ABOUT THIS TASK:
Starting at the line that holds "(289, 195) = (404, 326): yellow" and stopping at the line that holds "(458, 232) = (610, 426): black", restate the records below word for word, with both of those lines included.

DATA RECORDS:
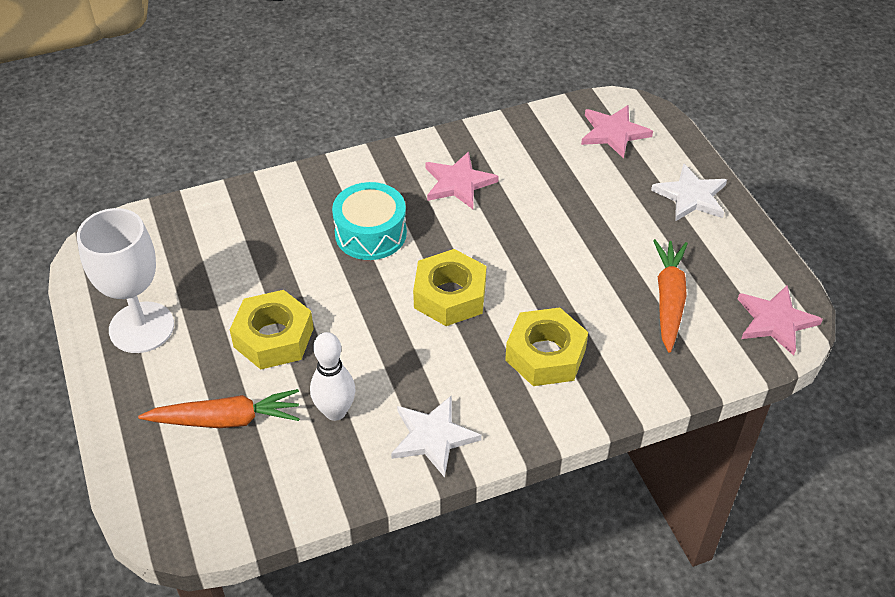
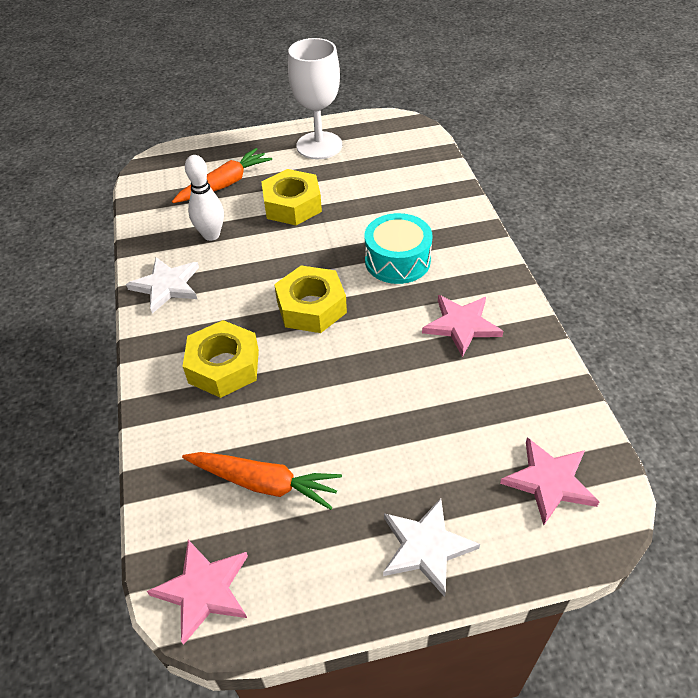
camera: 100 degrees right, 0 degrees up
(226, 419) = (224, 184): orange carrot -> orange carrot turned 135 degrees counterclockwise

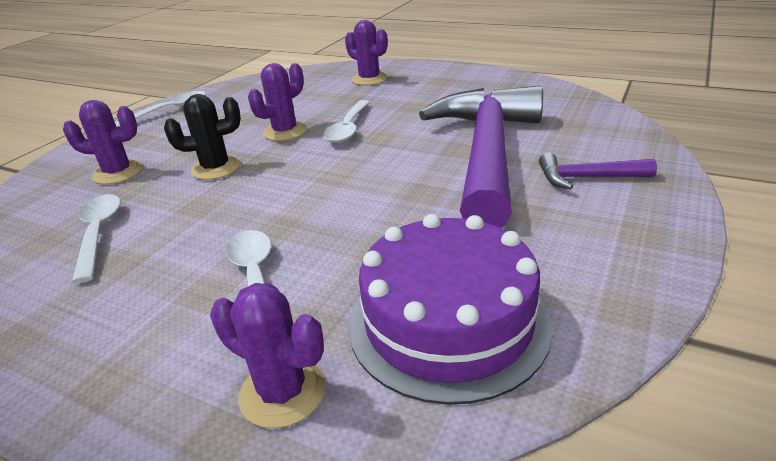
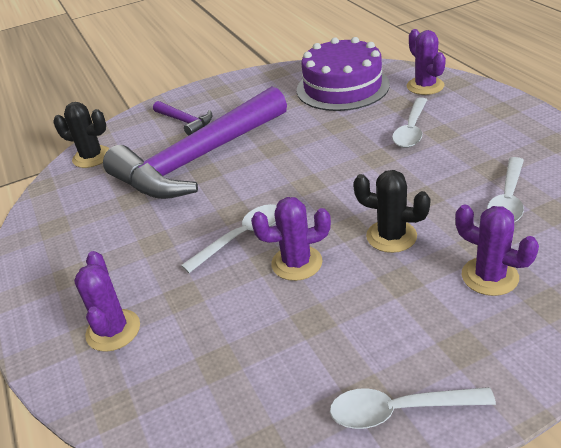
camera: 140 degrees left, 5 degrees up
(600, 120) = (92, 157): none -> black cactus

* * *

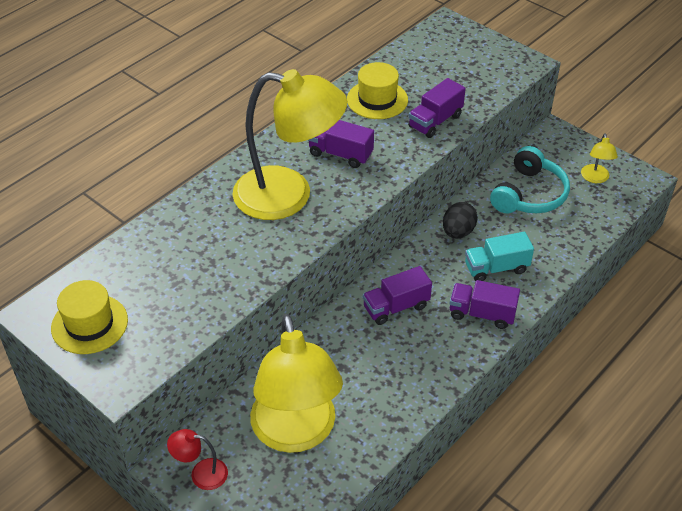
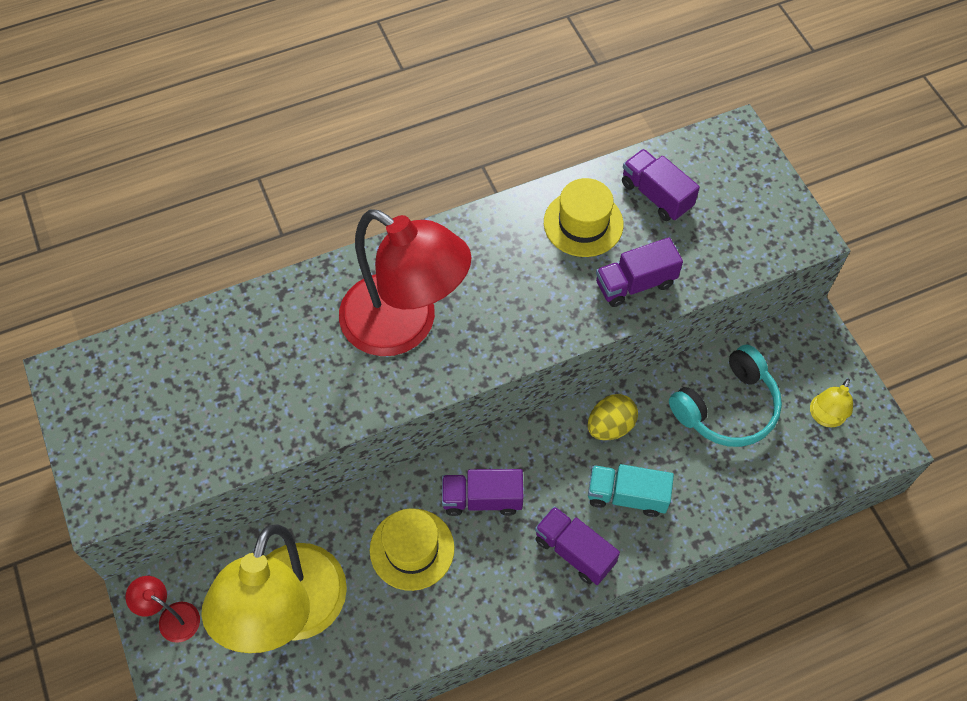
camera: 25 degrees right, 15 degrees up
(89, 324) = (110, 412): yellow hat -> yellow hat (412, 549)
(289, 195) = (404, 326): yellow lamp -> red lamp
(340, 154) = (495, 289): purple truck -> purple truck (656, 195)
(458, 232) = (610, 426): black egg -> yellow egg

ANSWER FOR THE TASK:
(289, 195) = (404, 326): yellow lamp -> red lamp
(340, 154) = (495, 289): purple truck -> purple truck (656, 195)
(458, 232) = (610, 426): black egg -> yellow egg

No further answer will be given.